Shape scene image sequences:
******

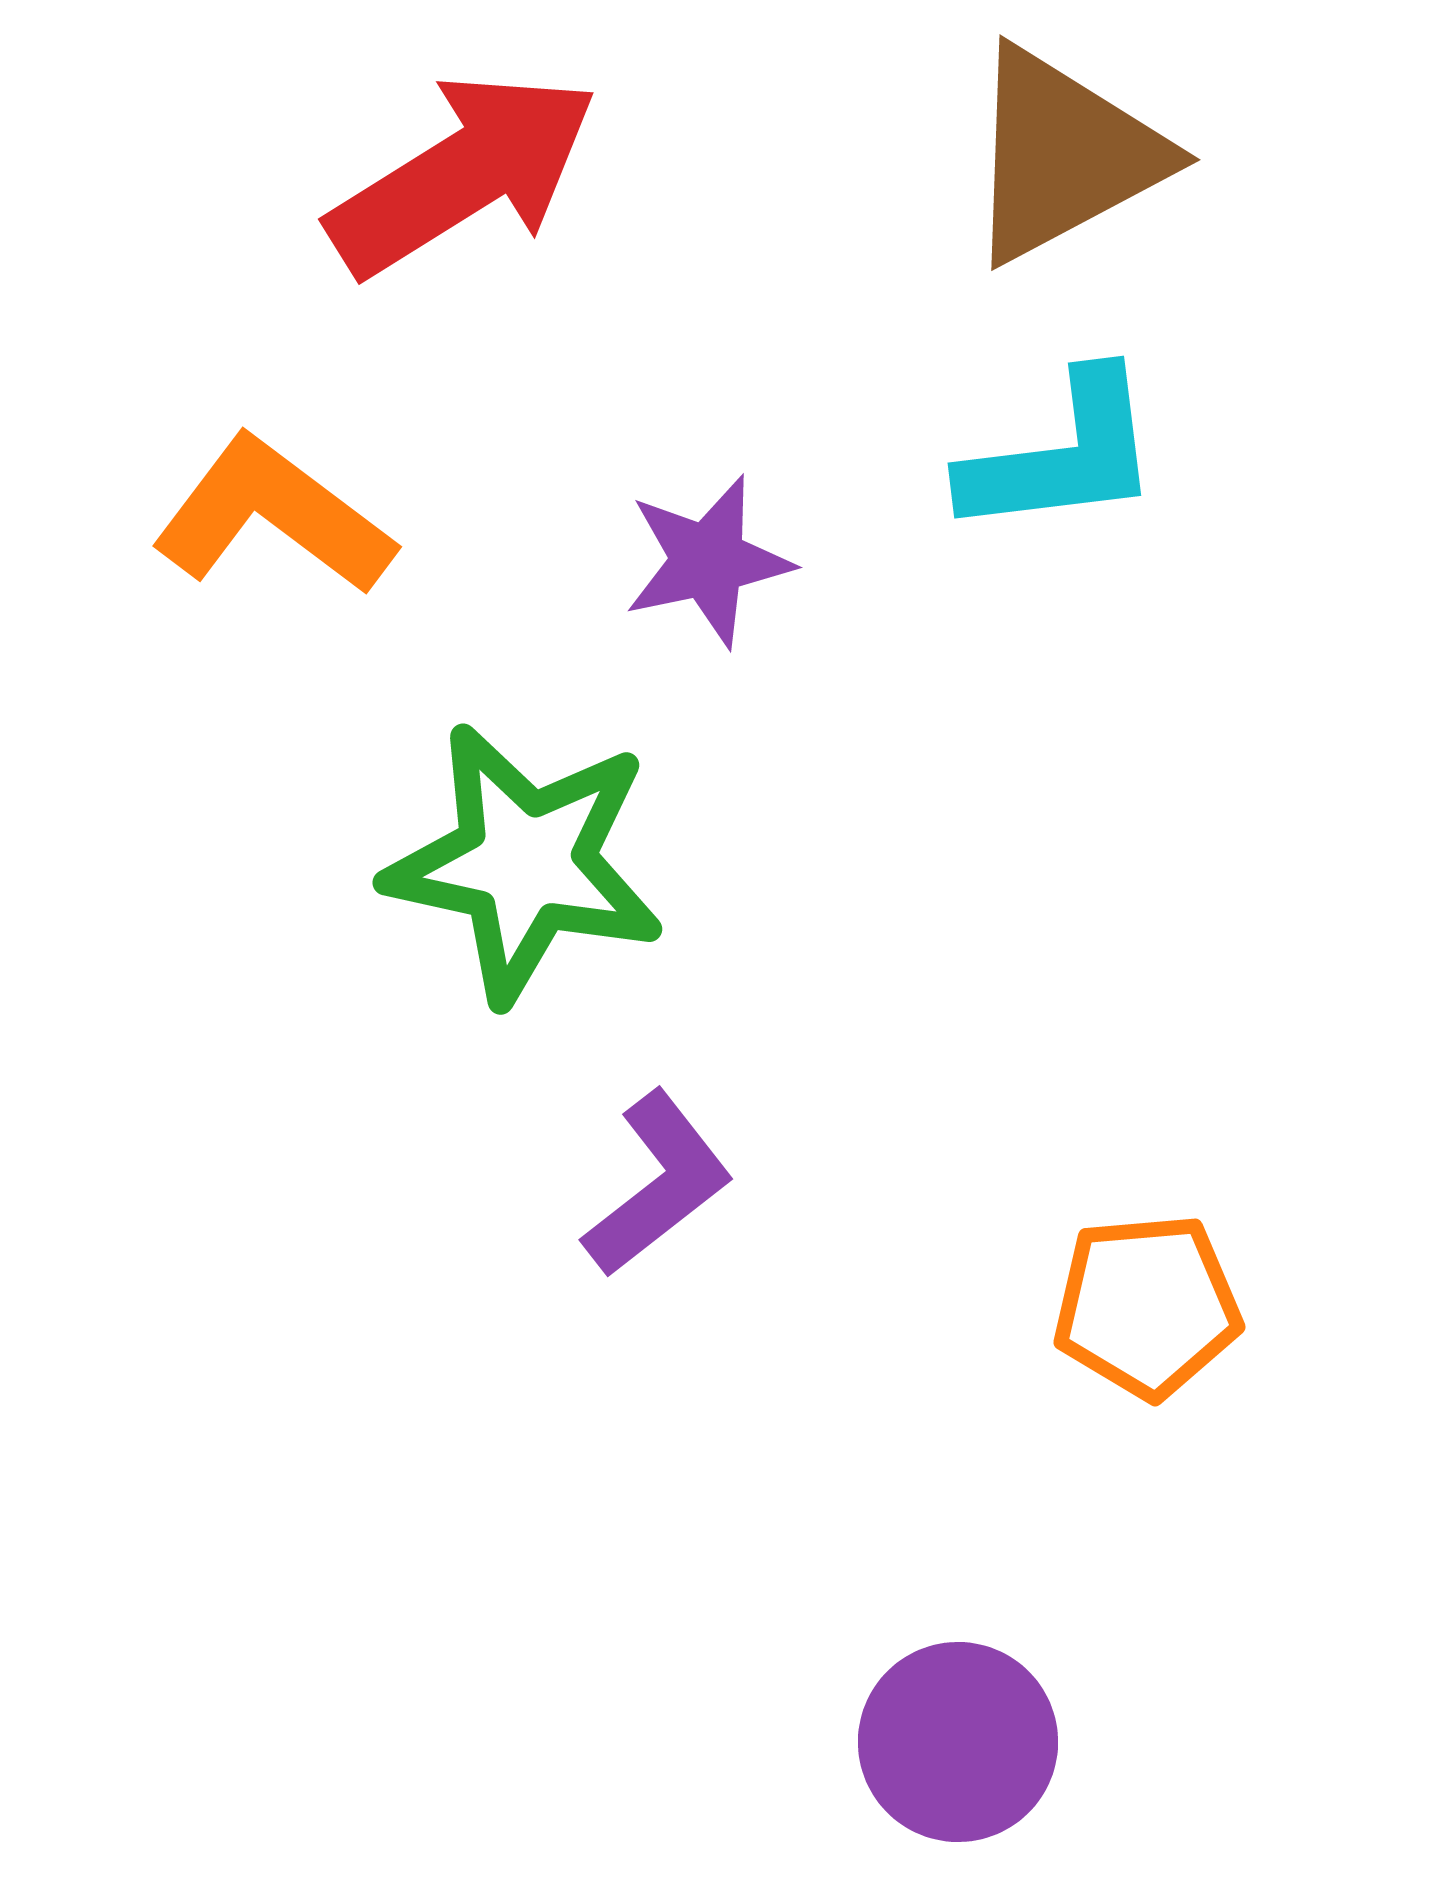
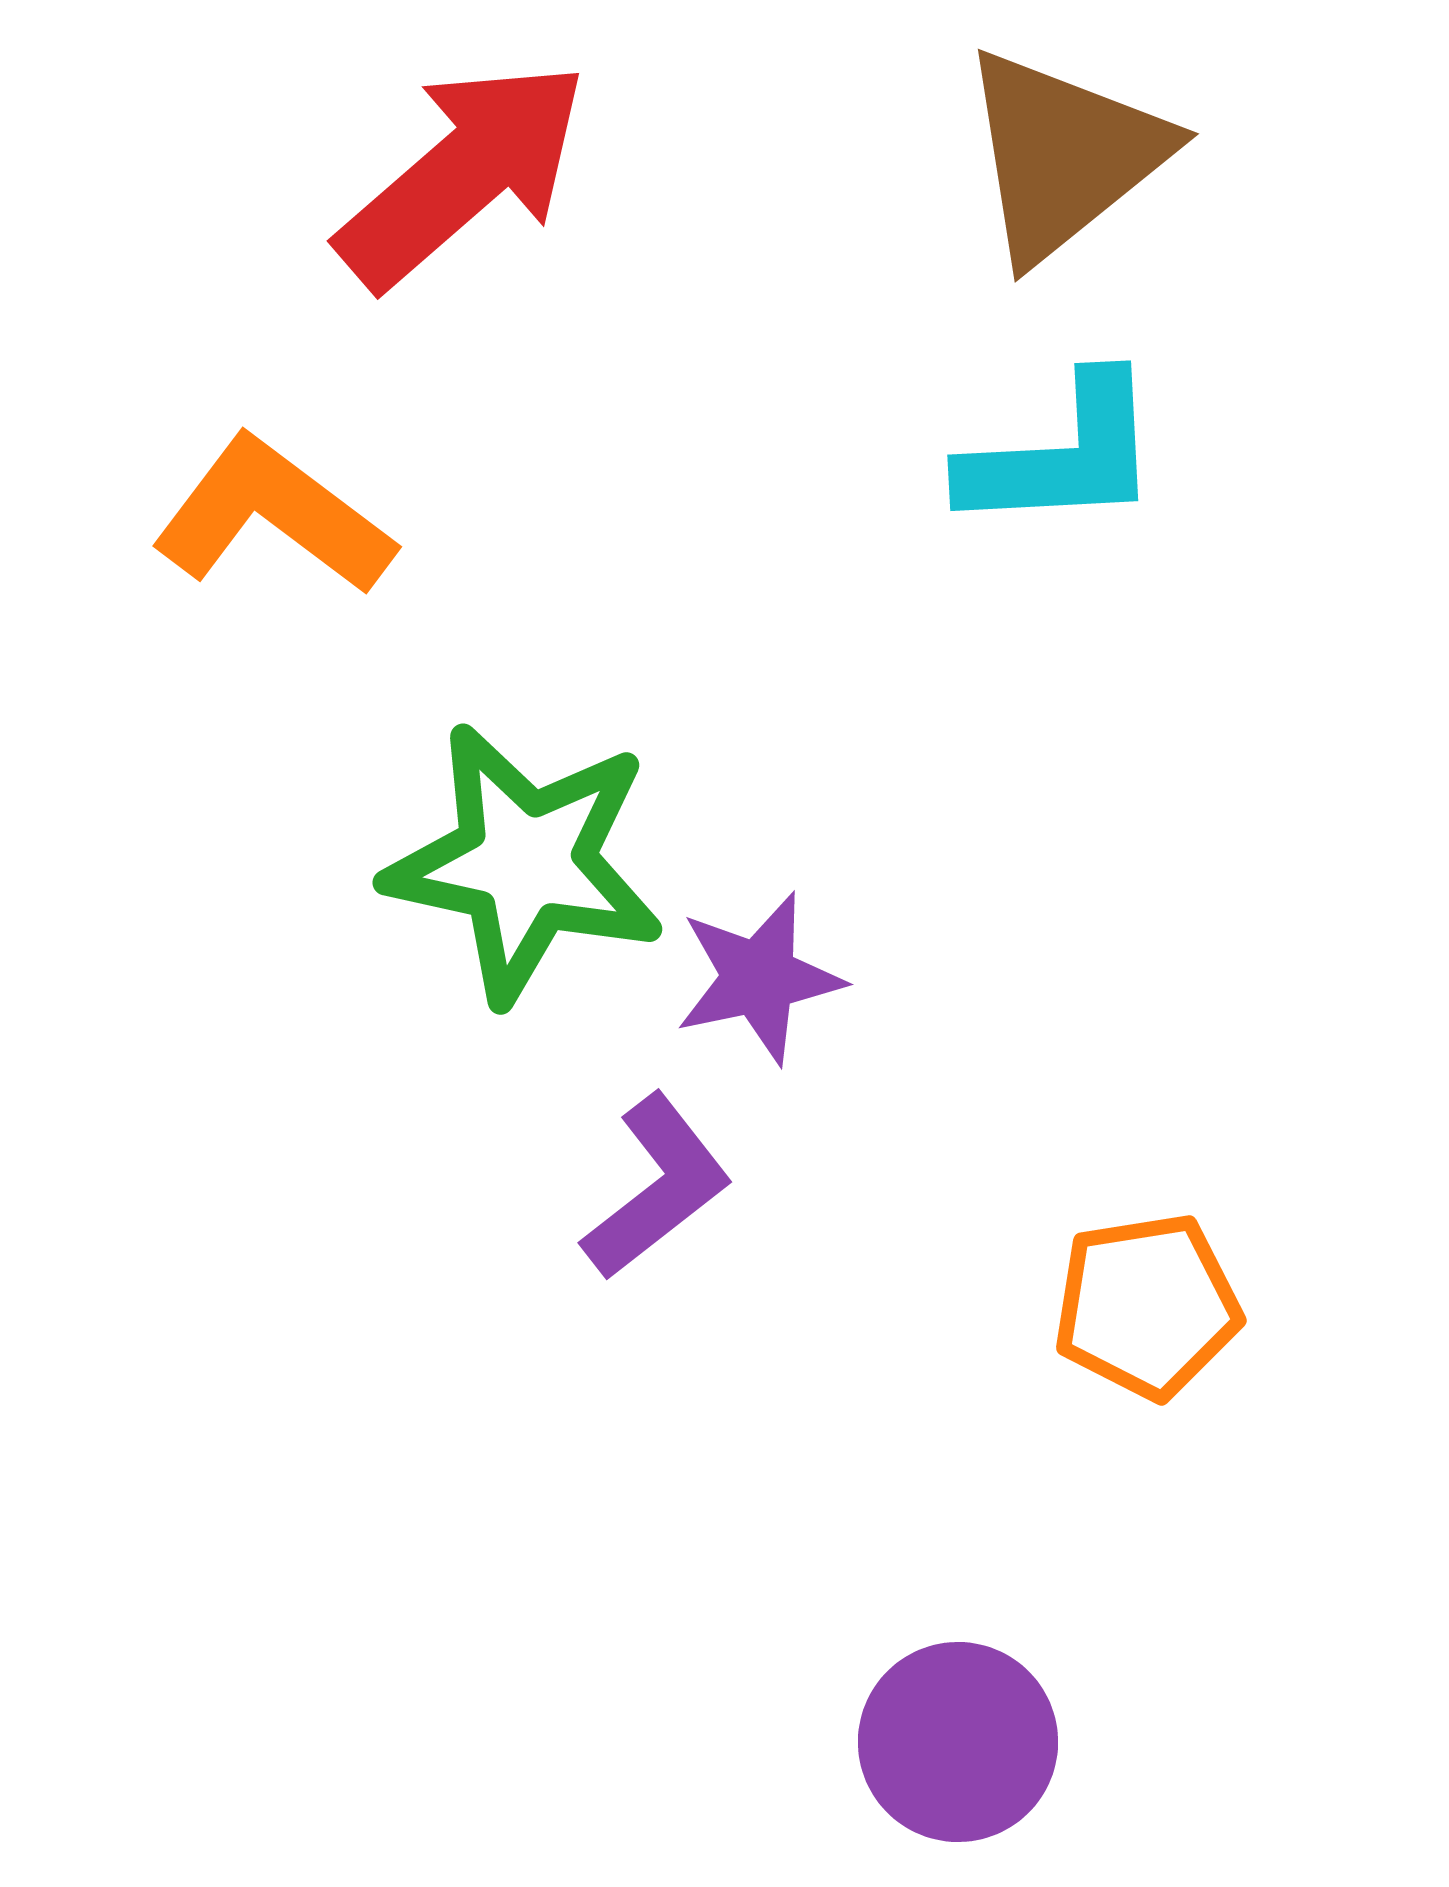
brown triangle: rotated 11 degrees counterclockwise
red arrow: rotated 9 degrees counterclockwise
cyan L-shape: rotated 4 degrees clockwise
purple star: moved 51 px right, 417 px down
purple L-shape: moved 1 px left, 3 px down
orange pentagon: rotated 4 degrees counterclockwise
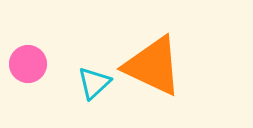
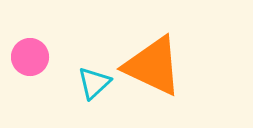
pink circle: moved 2 px right, 7 px up
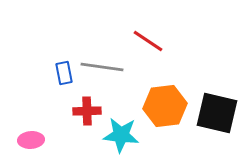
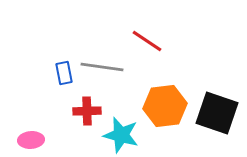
red line: moved 1 px left
black square: rotated 6 degrees clockwise
cyan star: rotated 9 degrees clockwise
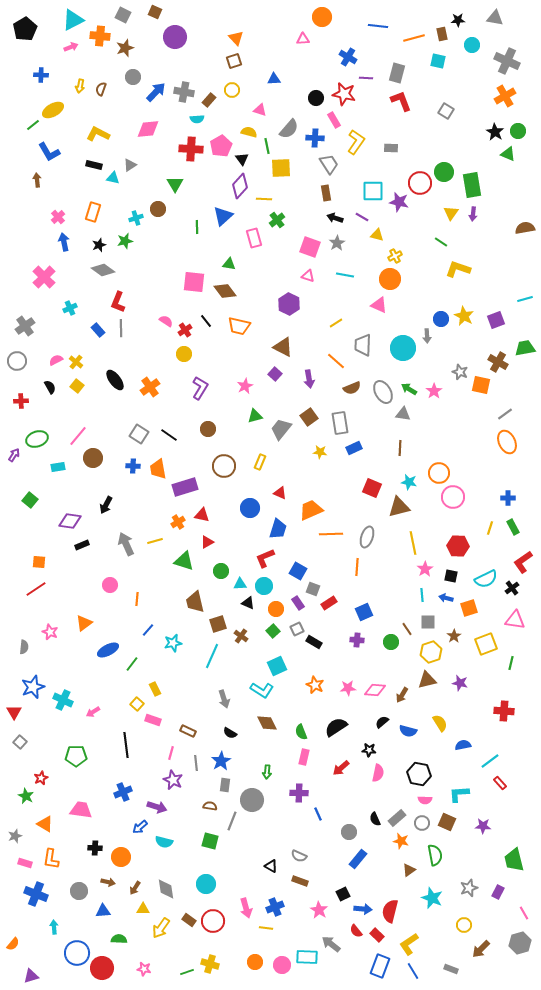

******

* Instructions for the task: From the line with "purple star: moved 51 px right, 417 px down" to the final line of the records, inclusive, set down the lines exactly and add nothing; leave every picture out.

* Solution for this task:
purple star: moved 51 px right, 417 px down
purple L-shape: moved 1 px left, 3 px down
orange pentagon: rotated 4 degrees counterclockwise
pink circle: moved 2 px right, 7 px up
red line: moved 1 px left
black square: rotated 6 degrees clockwise
cyan star: rotated 9 degrees clockwise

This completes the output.